**Exercise objective**
All lines from the one with "(103, 127) = (436, 75): pink" through the last are to be given again exactly as they stand in the data below, and only those.

**Recorded information**
####

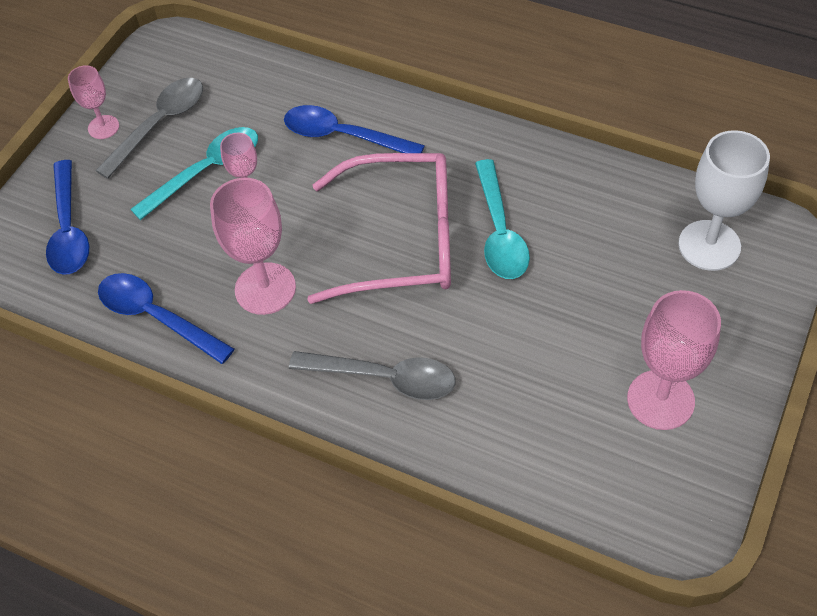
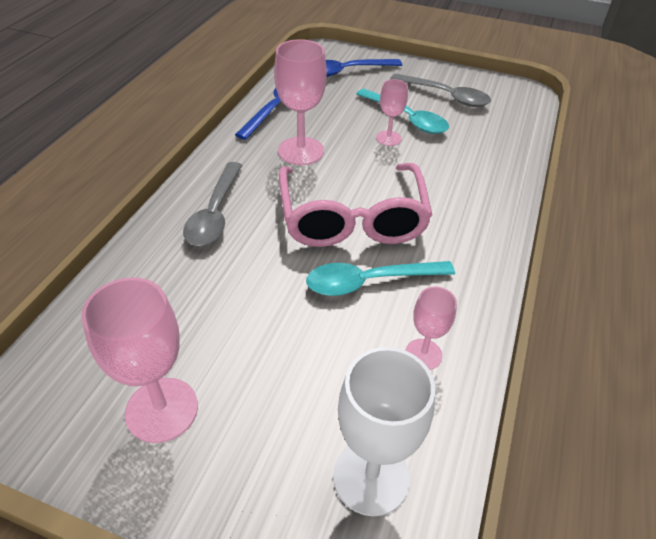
camera: 80 degrees right, 10 degrees down
(103, 127) = (436, 75): pink goblet -> pink goblet (423, 354)
(343, 136) = (460, 181): blue spoon -> none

####

**Solution to the problem**
(103, 127) = (436, 75): pink goblet -> pink goblet (423, 354)
(343, 136) = (460, 181): blue spoon -> none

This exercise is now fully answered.